*** Opening Provided records ***
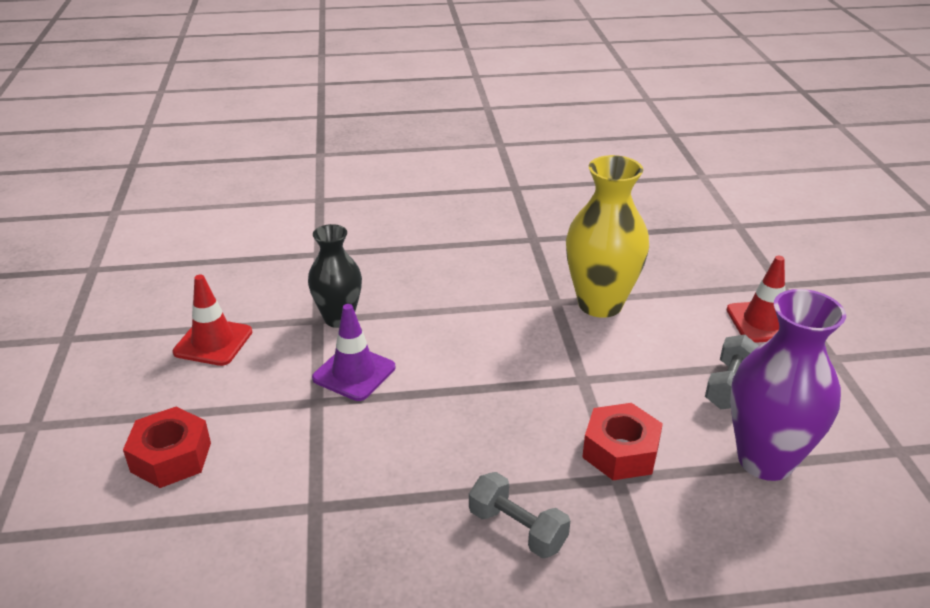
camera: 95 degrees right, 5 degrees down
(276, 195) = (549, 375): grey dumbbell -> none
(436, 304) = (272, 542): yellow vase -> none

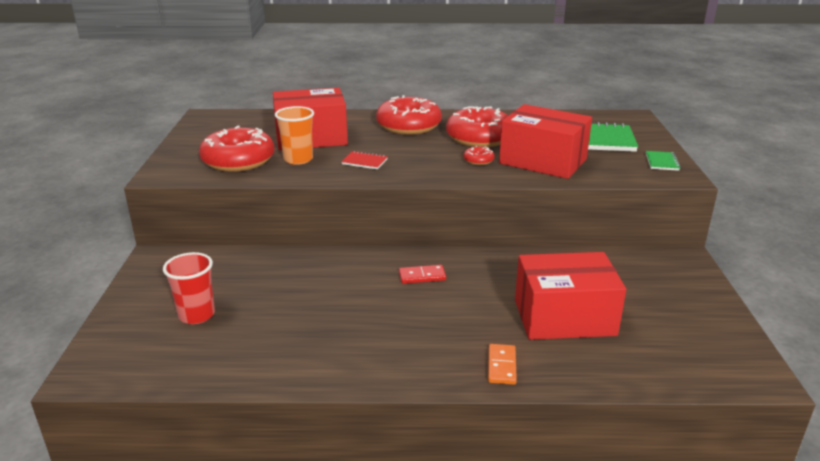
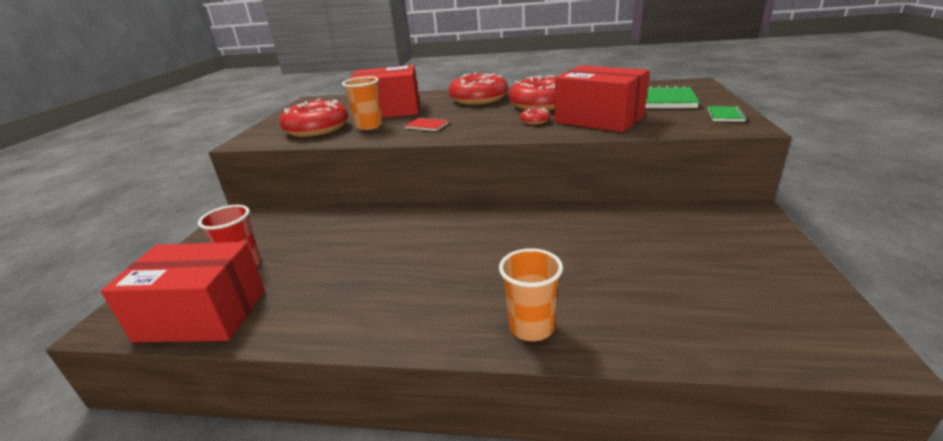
camera: 10 degrees right, 0 degrees up
(422, 276) = (469, 230): red domino -> none
(501, 366) = (531, 327): orange domino -> orange cup
(564, 317) = (612, 273): red box -> red box (202, 315)

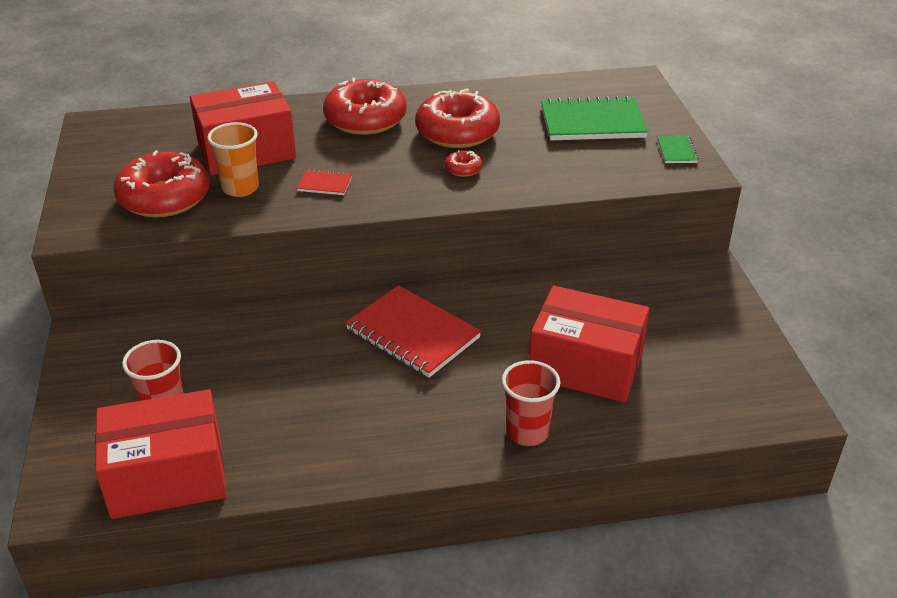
camera: 20 degrees left, 10 degrees up
(463, 235) = (413, 334): none -> red notebook
(531, 327) = (527, 432): orange cup -> red cup
(599, 119) = (539, 163): red box -> red box (585, 366)

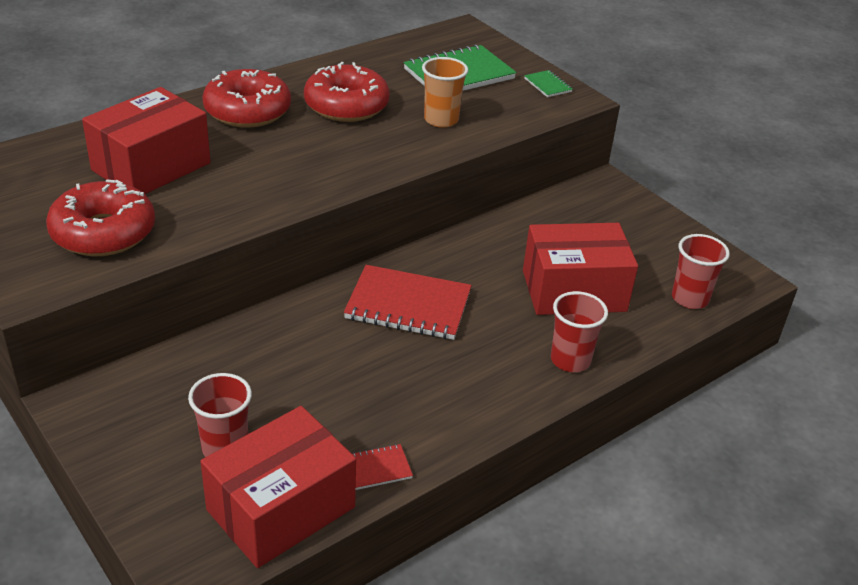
camera: 30 degrees left, 0 degrees up
(240, 188) = (178, 204): orange cup -> orange cup (441, 120)
(325, 184) = (262, 181): red notebook -> red notebook (377, 468)
(463, 169) = (381, 138): red donut -> none
(706, 409) = (690, 298): none -> red cup

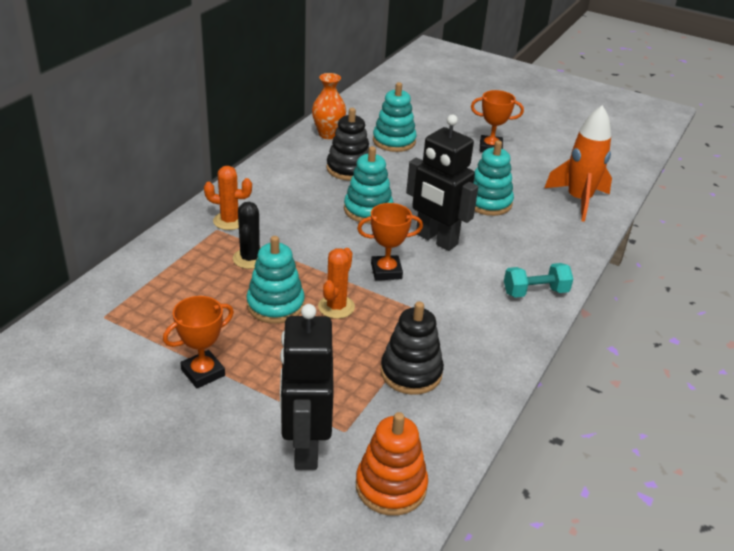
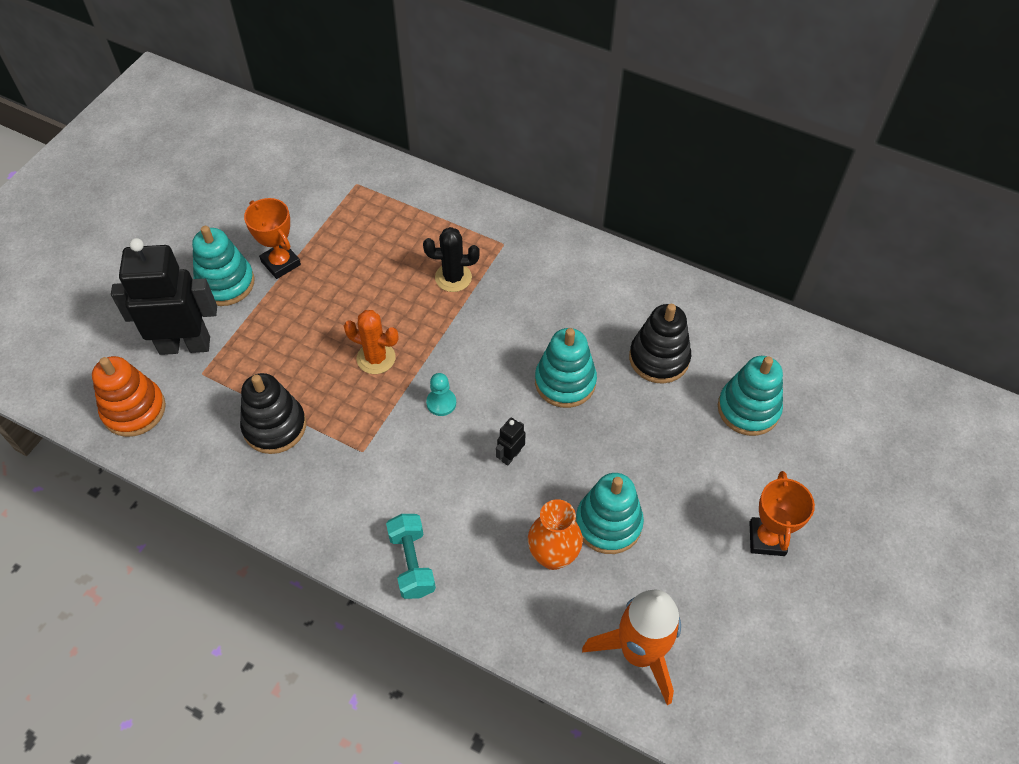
camera: 90 degrees right, 20 degrees up
(229, 221) = (520, 252): orange cactus -> none
(275, 305) = (377, 306): turquoise stacking toy -> turquoise stacking toy (225, 283)
(328, 134) = (744, 331): orange vase -> orange vase (553, 556)
(386, 271) = (441, 403): orange trophy -> turquoise pawn
(436, 240) = (510, 456): black robot -> black robot, size x0.41

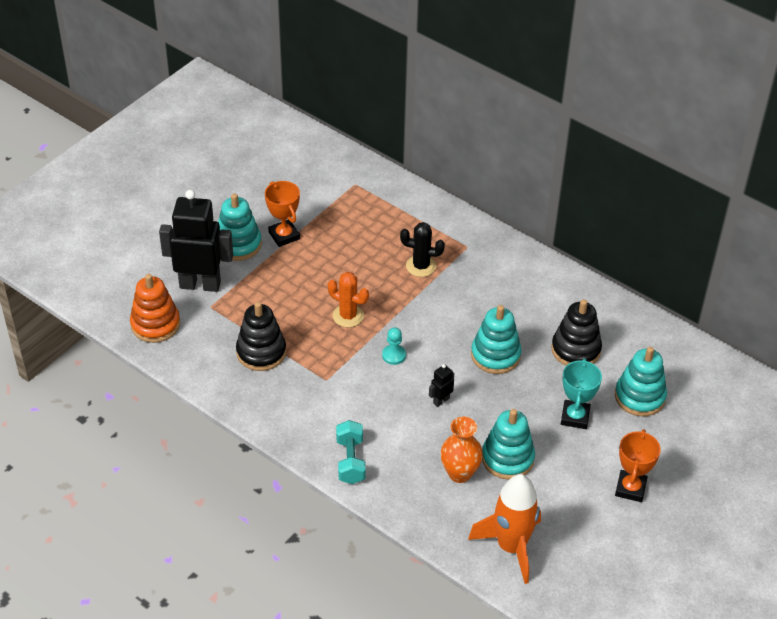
camera: 10 degrees right, 10 degrees down
(678, 450) = (575, 417): none -> turquoise trophy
*** Closing Provided records ***
# Task to carry out
Your answer must be an exact copy of every entry, with the pictures left out.

# Reply
camera: 95 degrees right, 5 degrees down
(276, 195) = (549, 375): grey dumbbell -> none
(436, 304) = (272, 542): yellow vase -> none

camera: 10 degrees right, 0 degrees up
(422, 276) = (469, 230): red domino -> none
(501, 366) = (531, 327): orange domino -> orange cup
(564, 317) = (612, 273): red box -> red box (202, 315)

camera: 20 degrees left, 10 degrees up
(463, 235) = (413, 334): none -> red notebook
(531, 327) = (527, 432): orange cup -> red cup
(599, 119) = (539, 163): red box -> red box (585, 366)

camera: 30 degrees left, 0 degrees up
(240, 188) = (178, 204): orange cup -> orange cup (441, 120)
(325, 184) = (262, 181): red notebook -> red notebook (377, 468)
(463, 169) = (381, 138): red donut -> none
(706, 409) = (690, 298): none -> red cup

camera: 90 degrees right, 20 degrees up
(229, 221) = (520, 252): orange cactus -> none
(275, 305) = (377, 306): turquoise stacking toy -> turquoise stacking toy (225, 283)
(328, 134) = (744, 331): orange vase -> orange vase (553, 556)
(386, 271) = (441, 403): orange trophy -> turquoise pawn
(436, 240) = (510, 456): black robot -> black robot, size x0.41

camera: 10 degrees right, 10 degrees down
(678, 450) = (575, 417): none -> turquoise trophy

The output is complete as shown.